> About this task: Output only the stretch of the listing that starts at the line containing "none -> lime 1x3 brick [583,292,742,416]" and ends at the line containing "none -> red 1x1 brick [444,324,510,415]", reproduced exactly with both ends.
*** Data for review ***
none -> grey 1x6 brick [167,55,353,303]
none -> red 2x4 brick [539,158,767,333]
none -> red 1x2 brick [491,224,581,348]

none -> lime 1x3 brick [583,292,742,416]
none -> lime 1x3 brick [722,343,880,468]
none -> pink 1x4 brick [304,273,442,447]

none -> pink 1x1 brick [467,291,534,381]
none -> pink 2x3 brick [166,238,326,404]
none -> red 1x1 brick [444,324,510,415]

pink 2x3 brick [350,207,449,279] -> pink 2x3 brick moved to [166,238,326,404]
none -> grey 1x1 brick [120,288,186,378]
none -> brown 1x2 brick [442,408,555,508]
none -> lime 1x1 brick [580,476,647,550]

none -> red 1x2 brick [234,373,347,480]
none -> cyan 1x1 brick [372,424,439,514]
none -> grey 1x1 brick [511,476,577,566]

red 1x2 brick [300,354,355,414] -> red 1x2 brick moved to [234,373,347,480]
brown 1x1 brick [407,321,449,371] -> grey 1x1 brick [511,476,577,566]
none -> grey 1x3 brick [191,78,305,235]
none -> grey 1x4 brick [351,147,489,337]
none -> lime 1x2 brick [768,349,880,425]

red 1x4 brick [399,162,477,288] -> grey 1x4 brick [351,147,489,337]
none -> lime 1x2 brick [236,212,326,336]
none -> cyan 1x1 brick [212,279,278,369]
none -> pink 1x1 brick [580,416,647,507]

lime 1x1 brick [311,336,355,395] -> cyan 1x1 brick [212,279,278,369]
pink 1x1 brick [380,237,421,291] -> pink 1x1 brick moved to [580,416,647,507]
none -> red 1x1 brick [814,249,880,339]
*** End of Data for review ***
*** Data for review ***
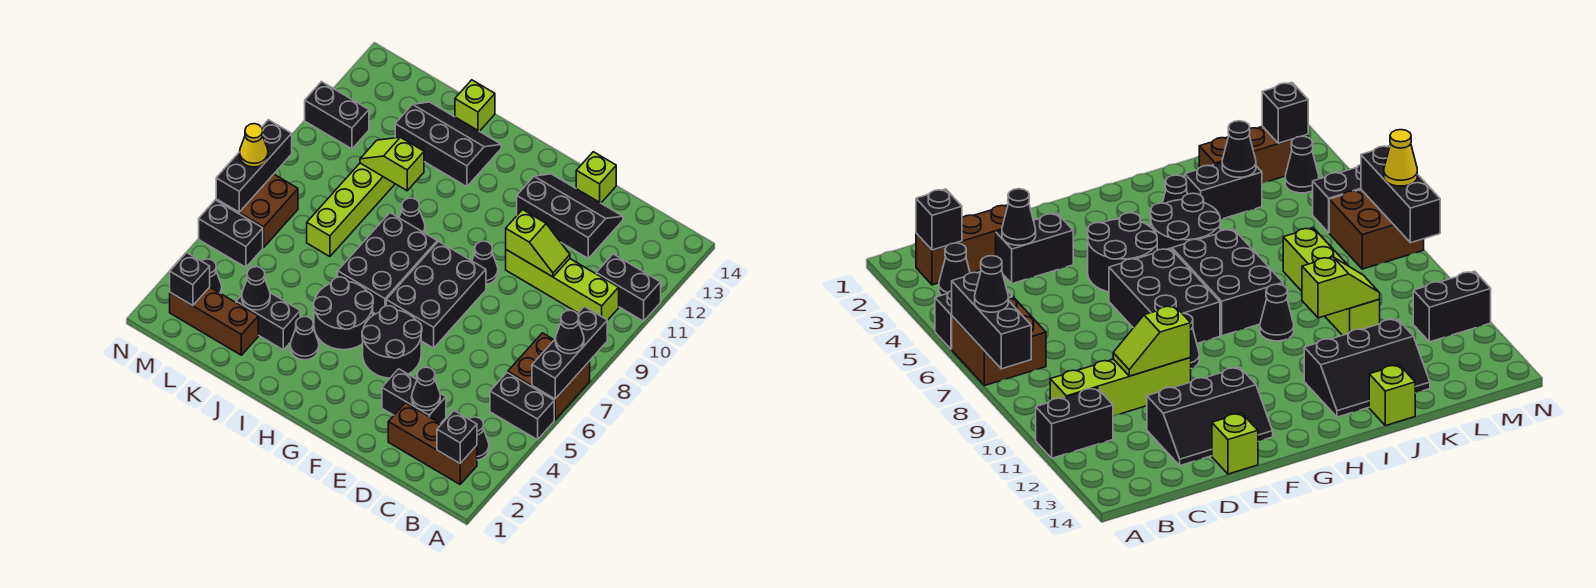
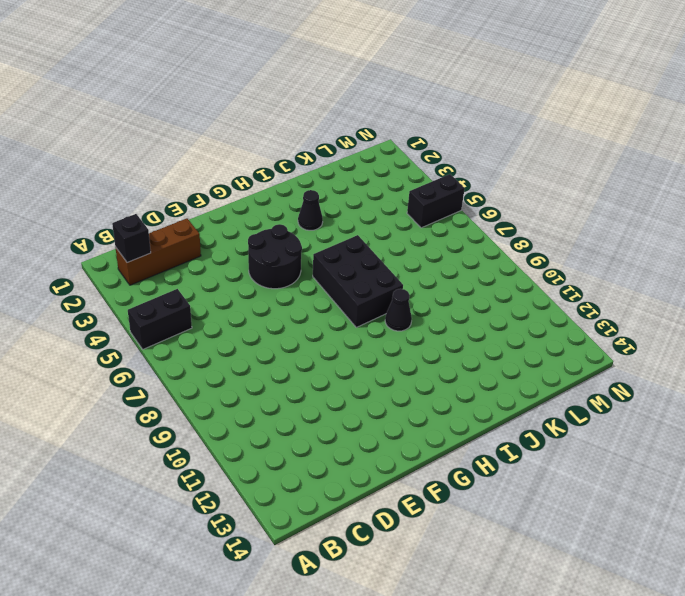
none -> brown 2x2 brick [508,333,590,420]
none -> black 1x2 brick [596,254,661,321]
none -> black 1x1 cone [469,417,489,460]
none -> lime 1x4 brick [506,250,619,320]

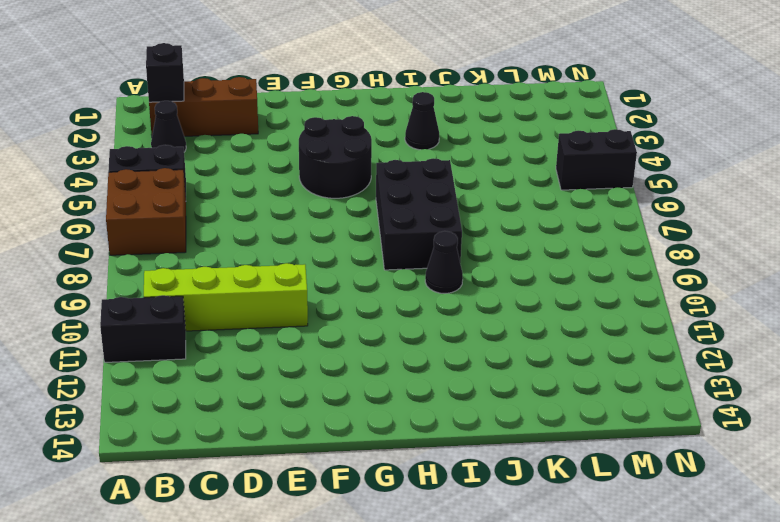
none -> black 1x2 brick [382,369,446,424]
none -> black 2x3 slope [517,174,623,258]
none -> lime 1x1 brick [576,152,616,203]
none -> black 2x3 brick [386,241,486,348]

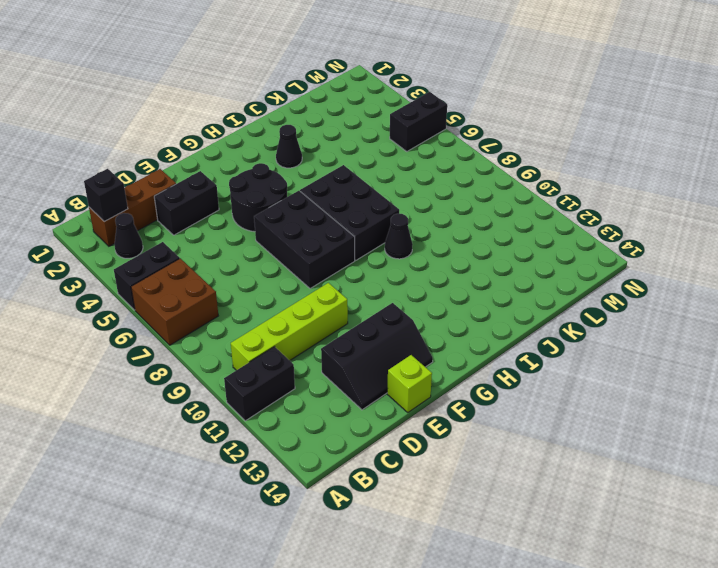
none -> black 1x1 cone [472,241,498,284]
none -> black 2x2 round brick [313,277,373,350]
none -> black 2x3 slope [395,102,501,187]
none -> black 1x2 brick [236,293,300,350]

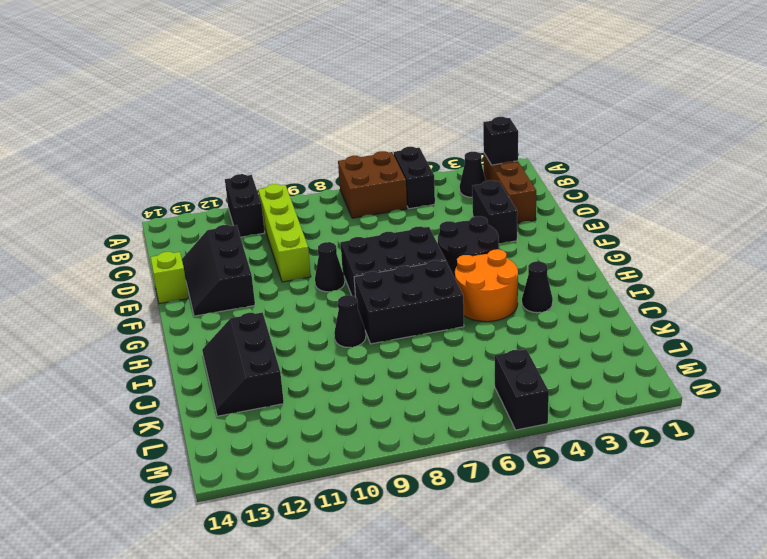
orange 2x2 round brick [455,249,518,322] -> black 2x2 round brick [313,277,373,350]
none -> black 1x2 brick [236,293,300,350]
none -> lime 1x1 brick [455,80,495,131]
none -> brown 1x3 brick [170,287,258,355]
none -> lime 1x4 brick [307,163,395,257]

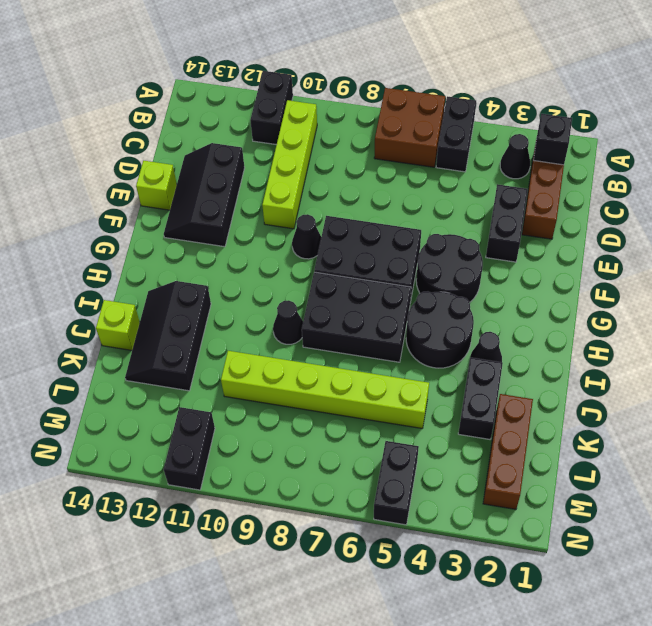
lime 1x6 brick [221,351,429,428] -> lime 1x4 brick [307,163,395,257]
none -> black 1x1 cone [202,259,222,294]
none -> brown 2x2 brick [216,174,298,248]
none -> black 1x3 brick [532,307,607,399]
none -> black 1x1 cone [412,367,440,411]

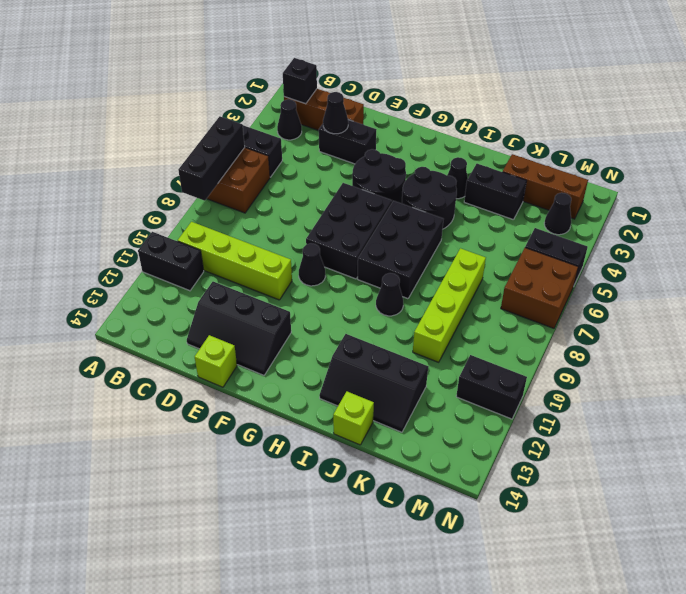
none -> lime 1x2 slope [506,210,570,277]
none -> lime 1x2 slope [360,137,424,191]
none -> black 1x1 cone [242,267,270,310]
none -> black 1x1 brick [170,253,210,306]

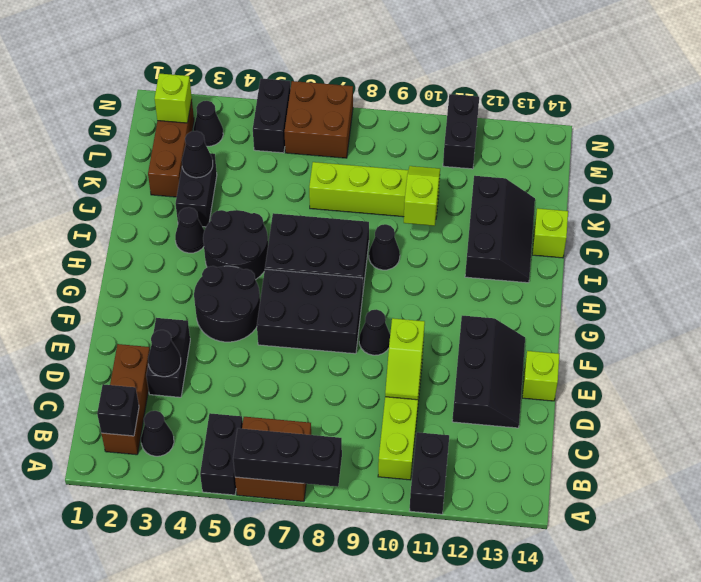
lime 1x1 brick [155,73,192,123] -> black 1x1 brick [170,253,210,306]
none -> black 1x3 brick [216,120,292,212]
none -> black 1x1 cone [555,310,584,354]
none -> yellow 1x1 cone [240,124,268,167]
*** End of Data for review ***
> The completed task:
none -> lime 1x3 brick [583,292,742,416]
none -> lime 1x3 brick [722,343,880,468]
none -> pink 1x4 brick [304,273,442,447]

none -> pink 1x1 brick [467,291,534,381]
none -> pink 2x3 brick [166,238,326,404]
none -> red 1x1 brick [444,324,510,415]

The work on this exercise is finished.